◆ EXERCISE OBJECTIVE
Excerpt from the entries below: please repeat exactly the lines from the one containing "red L-shape: moved 17 px left, 1 px down" through the last one, both ends included, with no pictures.

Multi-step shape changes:
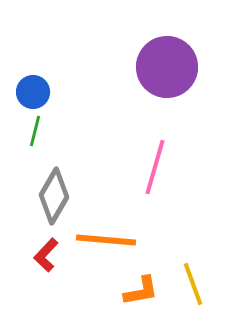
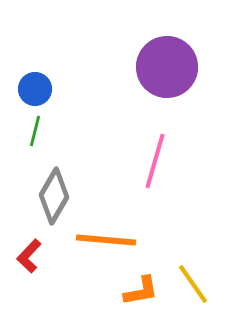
blue circle: moved 2 px right, 3 px up
pink line: moved 6 px up
red L-shape: moved 17 px left, 1 px down
yellow line: rotated 15 degrees counterclockwise
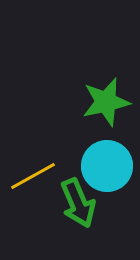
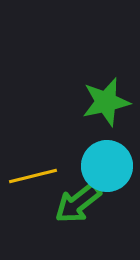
yellow line: rotated 15 degrees clockwise
green arrow: rotated 75 degrees clockwise
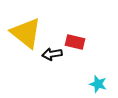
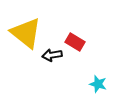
red rectangle: rotated 18 degrees clockwise
black arrow: moved 1 px down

◆ TASK SOLUTION
red L-shape: moved 17 px left, 1 px down
yellow line: rotated 15 degrees counterclockwise
yellow line: rotated 15 degrees clockwise
green arrow: rotated 75 degrees clockwise
red rectangle: rotated 18 degrees clockwise
black arrow: moved 1 px down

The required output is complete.